[INFORMATION SUPPLIED]
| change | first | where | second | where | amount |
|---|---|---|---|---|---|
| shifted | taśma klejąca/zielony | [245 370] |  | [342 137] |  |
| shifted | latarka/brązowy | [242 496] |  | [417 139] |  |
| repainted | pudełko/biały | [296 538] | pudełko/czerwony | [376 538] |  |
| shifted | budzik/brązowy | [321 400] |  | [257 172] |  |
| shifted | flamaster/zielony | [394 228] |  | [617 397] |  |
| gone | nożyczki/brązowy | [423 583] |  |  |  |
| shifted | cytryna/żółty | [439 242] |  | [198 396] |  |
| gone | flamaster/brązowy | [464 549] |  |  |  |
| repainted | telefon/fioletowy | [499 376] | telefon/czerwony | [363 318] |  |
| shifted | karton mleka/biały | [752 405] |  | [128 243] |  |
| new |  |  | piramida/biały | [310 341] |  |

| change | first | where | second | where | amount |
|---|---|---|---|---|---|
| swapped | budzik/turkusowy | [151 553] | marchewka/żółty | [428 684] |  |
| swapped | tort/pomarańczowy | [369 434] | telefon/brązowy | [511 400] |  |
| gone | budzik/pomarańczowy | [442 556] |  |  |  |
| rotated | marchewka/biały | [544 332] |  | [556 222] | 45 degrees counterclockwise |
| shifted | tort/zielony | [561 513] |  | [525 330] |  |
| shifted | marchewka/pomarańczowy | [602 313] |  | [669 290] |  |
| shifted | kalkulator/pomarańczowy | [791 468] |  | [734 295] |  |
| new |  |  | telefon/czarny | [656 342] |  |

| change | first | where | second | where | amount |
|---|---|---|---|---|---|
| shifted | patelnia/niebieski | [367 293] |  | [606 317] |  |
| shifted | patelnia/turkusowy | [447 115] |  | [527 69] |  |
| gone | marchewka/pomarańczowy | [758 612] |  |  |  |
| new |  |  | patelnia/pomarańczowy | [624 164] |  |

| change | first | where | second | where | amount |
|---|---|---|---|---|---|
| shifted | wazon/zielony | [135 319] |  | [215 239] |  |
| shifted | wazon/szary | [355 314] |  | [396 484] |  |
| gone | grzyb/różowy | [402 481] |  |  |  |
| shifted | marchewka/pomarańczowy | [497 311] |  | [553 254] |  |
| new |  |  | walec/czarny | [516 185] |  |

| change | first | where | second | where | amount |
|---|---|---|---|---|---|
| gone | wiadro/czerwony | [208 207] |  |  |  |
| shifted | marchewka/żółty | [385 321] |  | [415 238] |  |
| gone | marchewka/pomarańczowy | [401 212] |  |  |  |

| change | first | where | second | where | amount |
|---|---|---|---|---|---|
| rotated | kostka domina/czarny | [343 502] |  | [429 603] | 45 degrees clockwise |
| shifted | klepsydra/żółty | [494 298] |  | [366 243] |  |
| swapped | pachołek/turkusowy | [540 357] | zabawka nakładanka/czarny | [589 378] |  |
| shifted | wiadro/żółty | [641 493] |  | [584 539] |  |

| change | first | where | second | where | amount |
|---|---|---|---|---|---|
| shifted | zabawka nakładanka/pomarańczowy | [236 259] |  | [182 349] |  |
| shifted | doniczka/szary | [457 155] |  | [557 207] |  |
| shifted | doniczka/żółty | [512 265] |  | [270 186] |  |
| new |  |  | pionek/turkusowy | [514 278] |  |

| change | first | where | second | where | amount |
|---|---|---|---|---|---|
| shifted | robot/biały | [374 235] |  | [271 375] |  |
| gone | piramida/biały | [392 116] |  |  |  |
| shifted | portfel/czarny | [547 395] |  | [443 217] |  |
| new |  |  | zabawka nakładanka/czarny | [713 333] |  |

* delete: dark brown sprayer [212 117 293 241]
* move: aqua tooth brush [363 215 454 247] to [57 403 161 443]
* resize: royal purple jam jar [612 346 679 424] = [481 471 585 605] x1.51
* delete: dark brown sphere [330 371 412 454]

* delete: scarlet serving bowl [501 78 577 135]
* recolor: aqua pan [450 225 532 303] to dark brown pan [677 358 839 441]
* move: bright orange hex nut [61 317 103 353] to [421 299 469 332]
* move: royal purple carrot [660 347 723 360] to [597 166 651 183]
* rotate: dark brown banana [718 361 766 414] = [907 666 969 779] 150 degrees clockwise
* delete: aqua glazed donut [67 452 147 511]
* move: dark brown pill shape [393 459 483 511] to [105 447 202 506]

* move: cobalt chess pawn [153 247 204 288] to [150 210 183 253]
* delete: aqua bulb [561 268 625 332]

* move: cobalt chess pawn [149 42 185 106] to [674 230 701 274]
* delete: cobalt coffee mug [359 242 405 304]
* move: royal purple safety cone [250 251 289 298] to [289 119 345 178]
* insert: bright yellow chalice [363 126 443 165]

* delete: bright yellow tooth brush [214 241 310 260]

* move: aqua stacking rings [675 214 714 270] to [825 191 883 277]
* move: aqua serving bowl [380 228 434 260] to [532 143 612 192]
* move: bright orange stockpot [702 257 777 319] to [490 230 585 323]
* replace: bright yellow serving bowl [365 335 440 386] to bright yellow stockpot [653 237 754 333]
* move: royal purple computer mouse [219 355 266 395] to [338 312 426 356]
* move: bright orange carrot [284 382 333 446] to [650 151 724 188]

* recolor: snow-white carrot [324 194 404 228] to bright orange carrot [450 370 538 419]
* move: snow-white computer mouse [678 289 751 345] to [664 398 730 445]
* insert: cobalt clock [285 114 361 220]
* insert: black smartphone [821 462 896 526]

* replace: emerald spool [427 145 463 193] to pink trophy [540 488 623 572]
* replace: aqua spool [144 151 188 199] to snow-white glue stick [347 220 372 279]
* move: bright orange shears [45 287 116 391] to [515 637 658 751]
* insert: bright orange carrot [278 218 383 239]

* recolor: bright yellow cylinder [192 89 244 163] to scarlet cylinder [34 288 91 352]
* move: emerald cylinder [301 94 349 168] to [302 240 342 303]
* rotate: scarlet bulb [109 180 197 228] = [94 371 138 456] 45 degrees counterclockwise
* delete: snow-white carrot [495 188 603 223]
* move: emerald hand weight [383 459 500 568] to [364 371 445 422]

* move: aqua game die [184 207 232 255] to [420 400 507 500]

[WHAT YOU NEED TO DO] From the records above, pull every line that carries the word "repainted".

[RESULT FOR THIS EXERCISE]
| repainted | pudełko/biały | [296 538] | pudełko/czerwony | [376 538] |  |
| repainted | telefon/fioletowy | [499 376] | telefon/czerwony | [363 318] |  |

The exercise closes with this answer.